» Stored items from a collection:
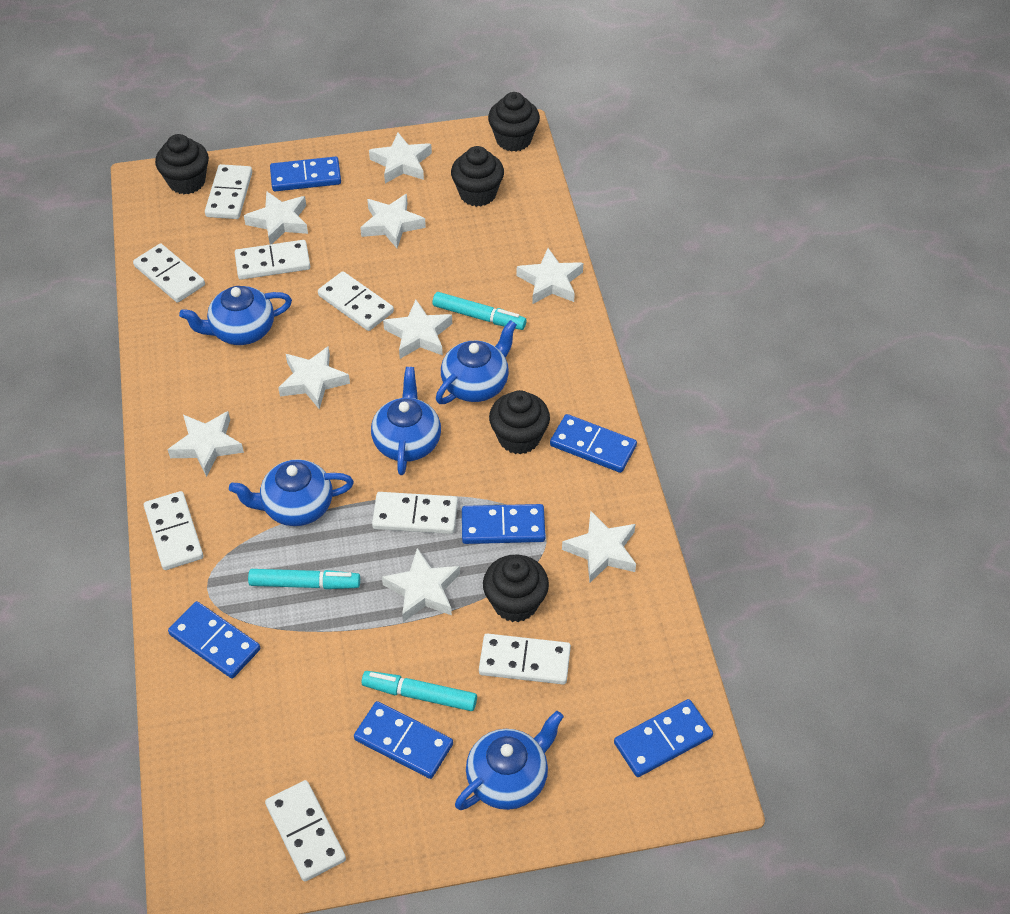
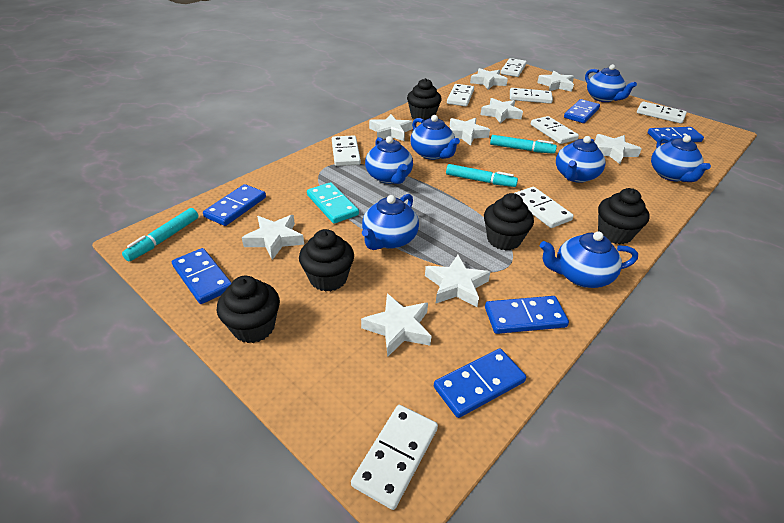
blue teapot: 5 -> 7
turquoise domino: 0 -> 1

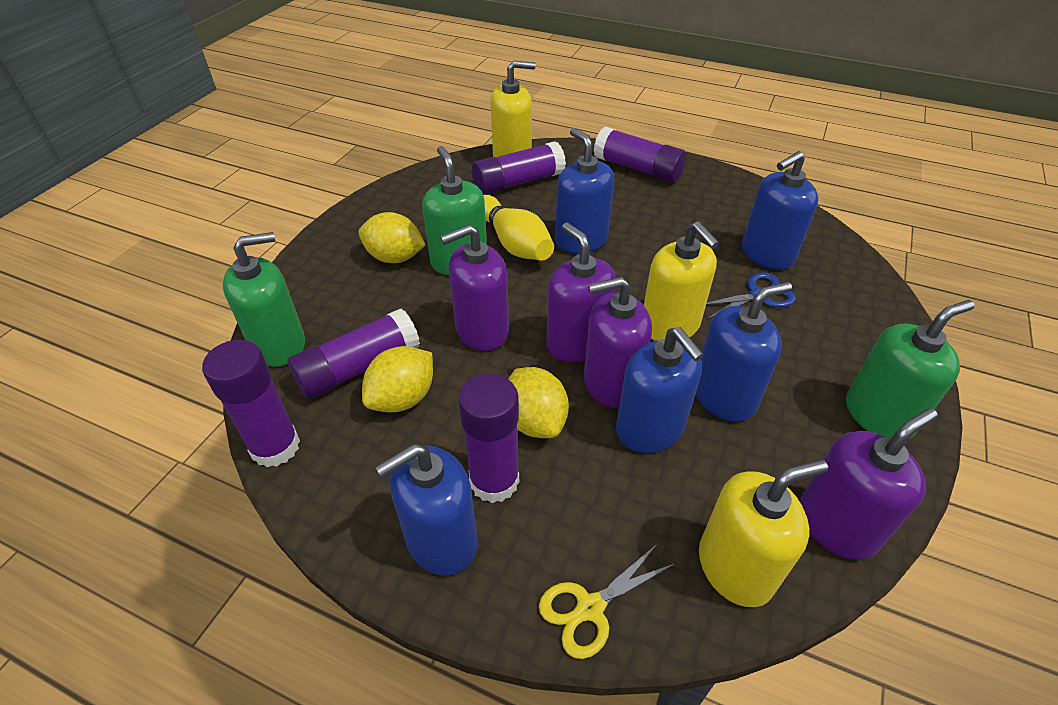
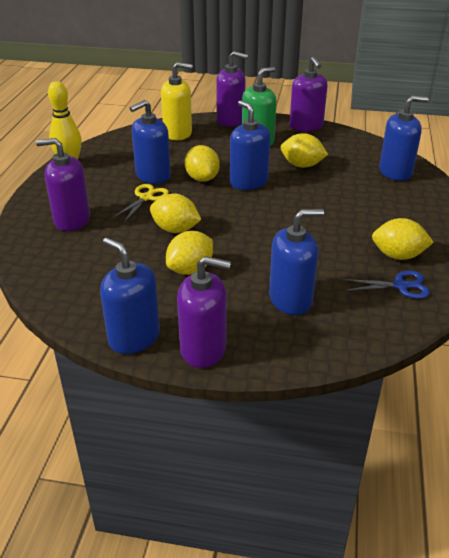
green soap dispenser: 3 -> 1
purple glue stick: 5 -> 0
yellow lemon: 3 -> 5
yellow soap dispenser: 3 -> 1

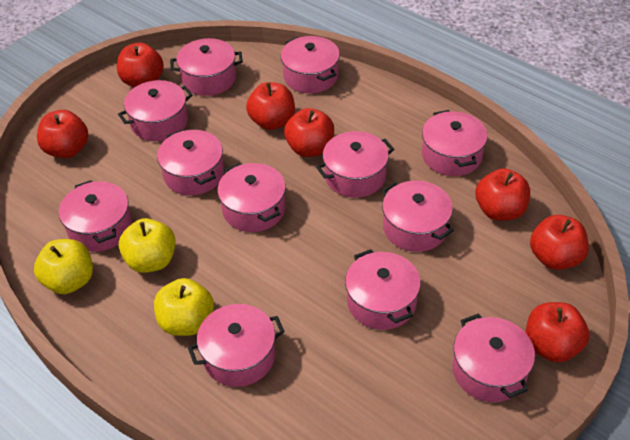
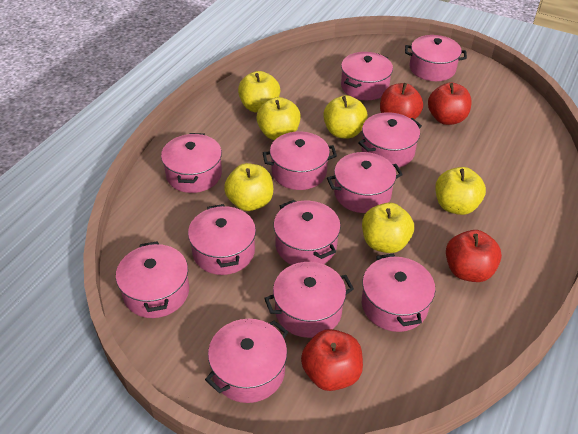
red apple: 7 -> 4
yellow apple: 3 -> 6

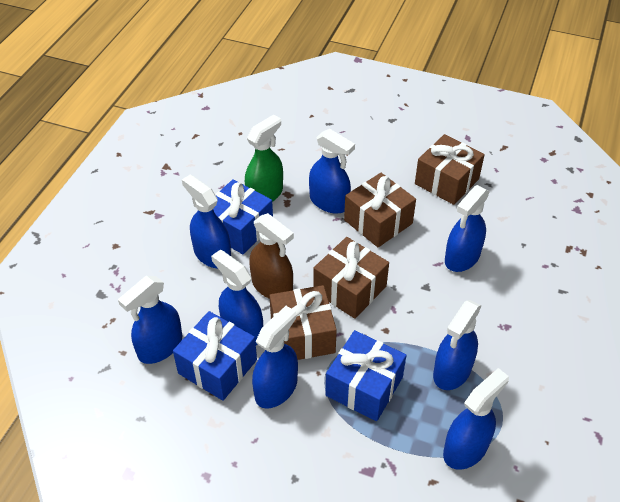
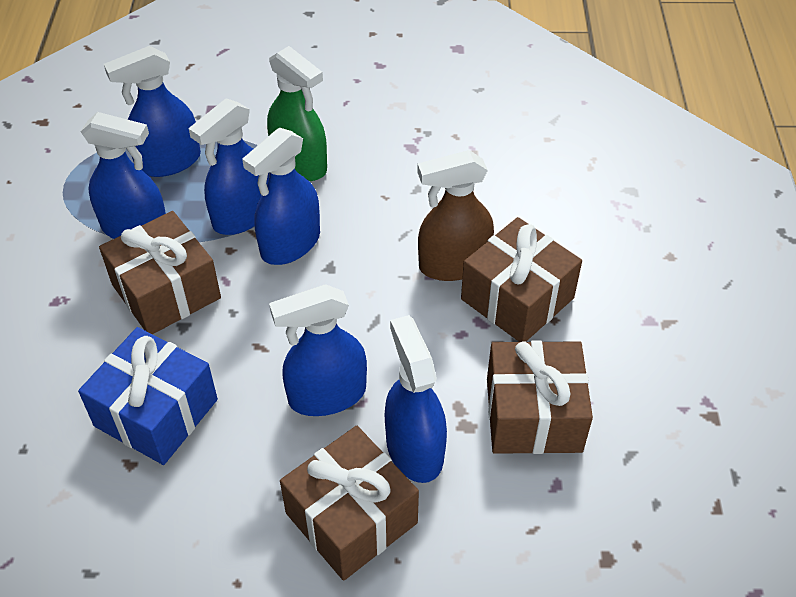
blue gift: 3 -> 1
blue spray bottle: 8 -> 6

» Exercise prompt: With the pictures left aside, write out all of the records above exactly.

» Answer:
blue teapot: 5 -> 7
turquoise domino: 0 -> 1

green soap dispenser: 3 -> 1
purple glue stick: 5 -> 0
yellow lemon: 3 -> 5
yellow soap dispenser: 3 -> 1

red apple: 7 -> 4
yellow apple: 3 -> 6

blue gift: 3 -> 1
blue spray bottle: 8 -> 6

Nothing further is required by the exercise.